Task requirements:
The response should repeat word for word every line below from the one with "first_place: [557, 399]" to the one with "first_place: [257, 94]", inclusive, and nothing else; leave pictures out.

Materials provided:
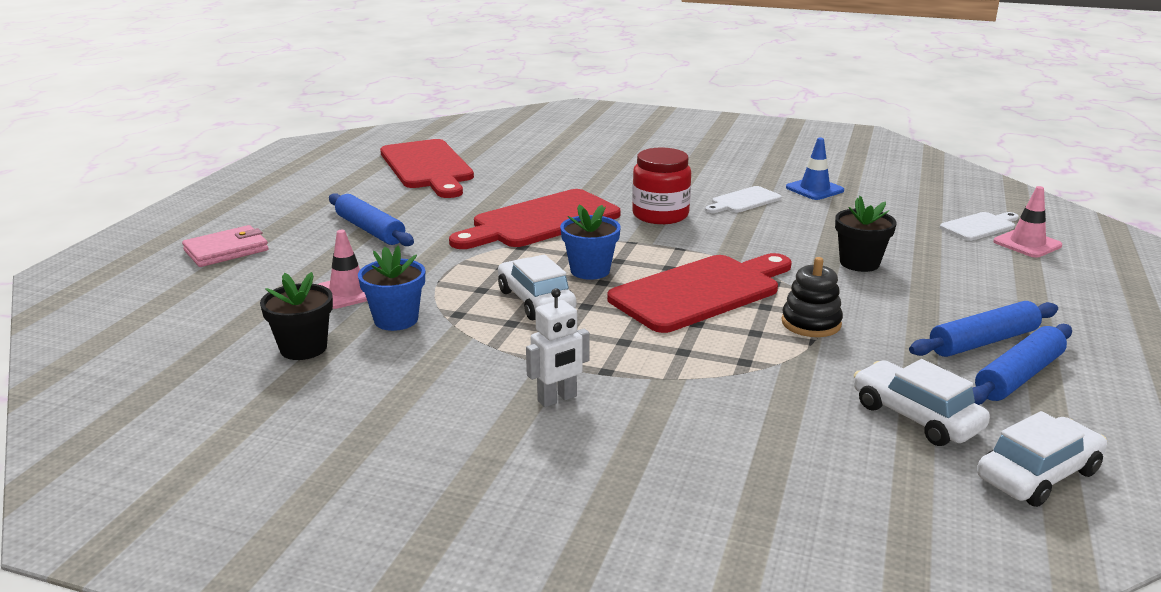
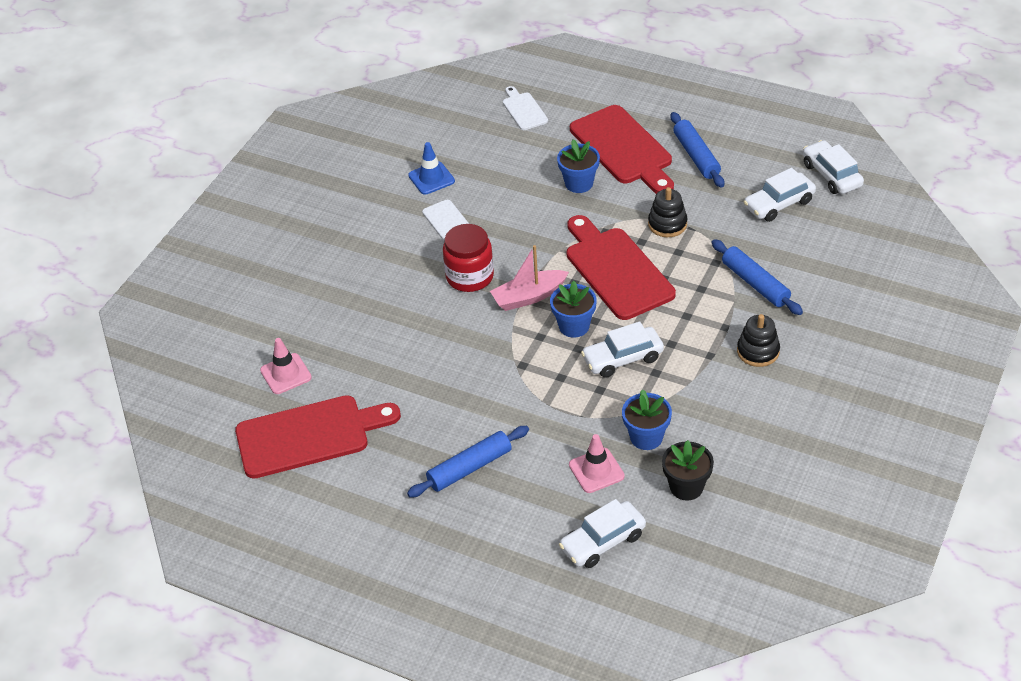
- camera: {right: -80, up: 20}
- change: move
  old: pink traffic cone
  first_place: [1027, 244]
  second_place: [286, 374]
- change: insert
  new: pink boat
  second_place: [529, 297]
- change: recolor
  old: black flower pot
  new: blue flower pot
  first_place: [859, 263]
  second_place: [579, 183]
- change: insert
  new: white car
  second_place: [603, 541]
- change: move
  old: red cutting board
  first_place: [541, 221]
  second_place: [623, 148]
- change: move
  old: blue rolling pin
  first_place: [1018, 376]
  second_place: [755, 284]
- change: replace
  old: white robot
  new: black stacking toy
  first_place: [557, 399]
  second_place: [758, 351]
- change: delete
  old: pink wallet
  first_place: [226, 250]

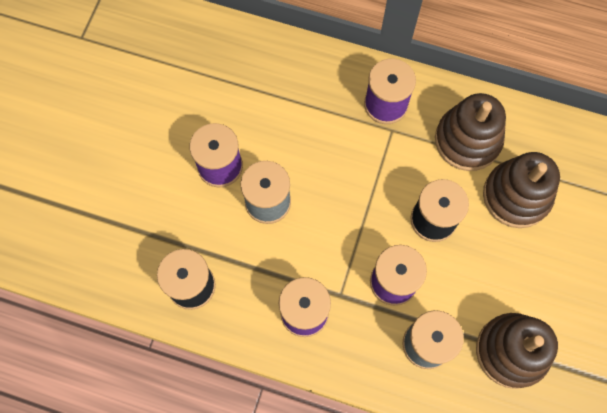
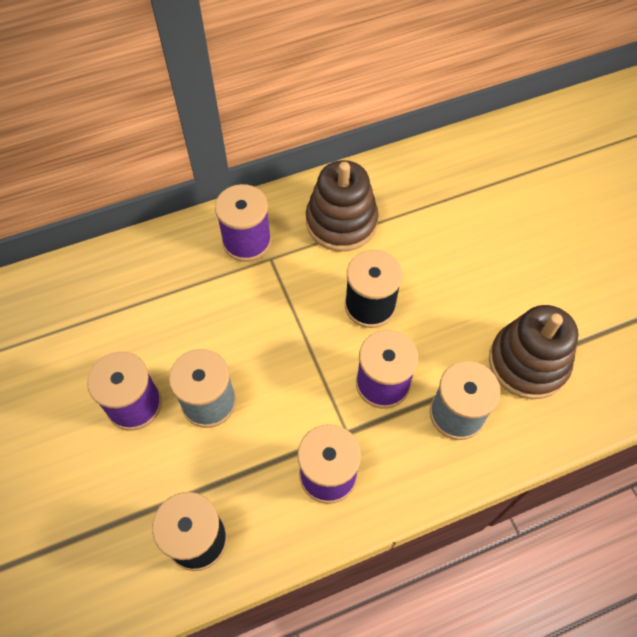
- camera: {right: -40, up: -10}
- change: delete
  old: brown stacking toy
  first_place: [516, 196]

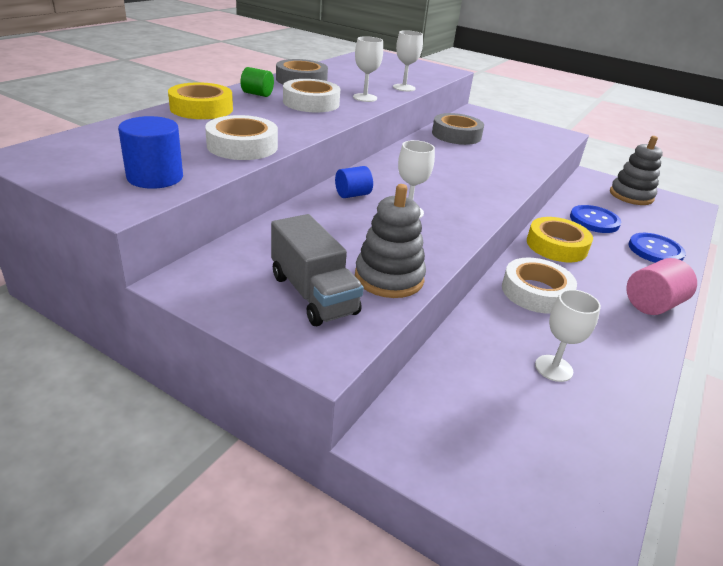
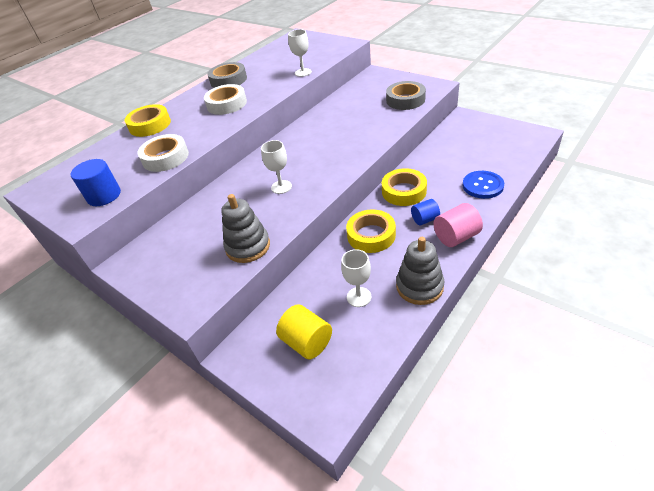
- camera: {right: 15, up: 10}
- change: insert
  new: yellow cylinder
  second_place: [307, 342]
- change: recolor
  old: white tape
  new: yellow tape
  first_place: [536, 292]
  second_place: [371, 235]
- change: move
  old: grey tape
  first_place: [456, 135]
  second_place: [405, 100]
- change: move
  old: grey stacking toy
  first_place: [631, 195]
  second_place: [419, 286]
- change: move
  old: blue cylinder
  first_place: [352, 195]
  second_place: [425, 219]
- change: delete
  old: green cylinder
  first_place: [257, 94]
- change: delete
  old: grey truck
  first_place: [313, 294]
- change: delete
  old: white goblet
  first_place: [365, 98]
- change: delete
  old: blue button
  first_place: [594, 221]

Answer section:
  first_place: [557, 399]
  second_place: [758, 351]
- change: delete
  old: pink wallet
  first_place: [226, 250]

- camera: {right: -40, up: -10}
- change: delete
  old: brown stacking toy
  first_place: [516, 196]

- camera: {right: 15, up: 10}
- change: insert
  new: yellow cylinder
  second_place: [307, 342]
- change: recolor
  old: white tape
  new: yellow tape
  first_place: [536, 292]
  second_place: [371, 235]
- change: move
  old: grey tape
  first_place: [456, 135]
  second_place: [405, 100]
- change: move
  old: grey stacking toy
  first_place: [631, 195]
  second_place: [419, 286]
- change: move
  old: blue cylinder
  first_place: [352, 195]
  second_place: [425, 219]
- change: delete
  old: green cylinder
  first_place: [257, 94]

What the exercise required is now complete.